§ **EXERCISE**: Identify all lines below that hold "brick" and collect them.

§ **SUPPLIED MATERIAL**:
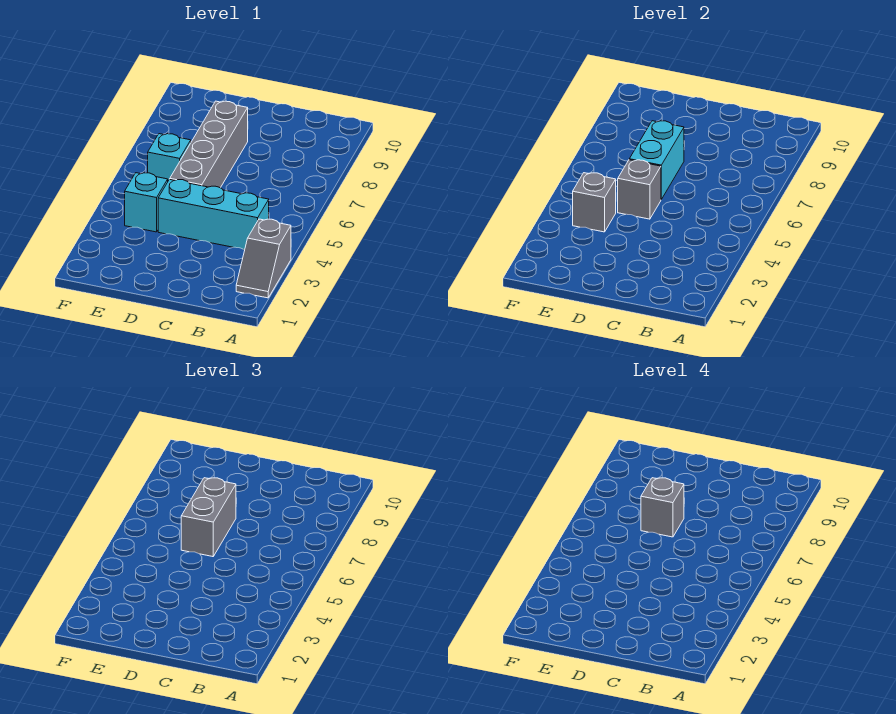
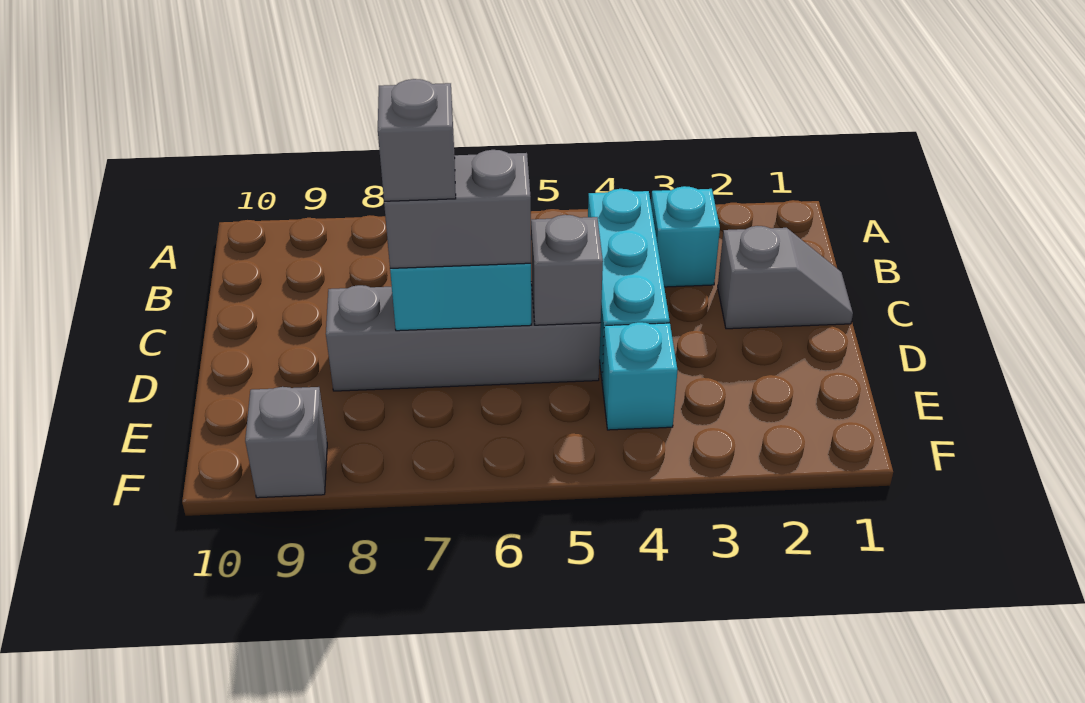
grey slope A2:A3 level 1 top 3 -> grey slope C1:C2 level 1 top 2
grey brick E4 level 2 -> grey brick F9 level 1
cyan brick E6 level 1 -> cyan brick B3 level 1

§ **SOLUTION TO THIS PROBLEM**:
grey brick E4 level 2 -> grey brick F9 level 1
cyan brick E6 level 1 -> cyan brick B3 level 1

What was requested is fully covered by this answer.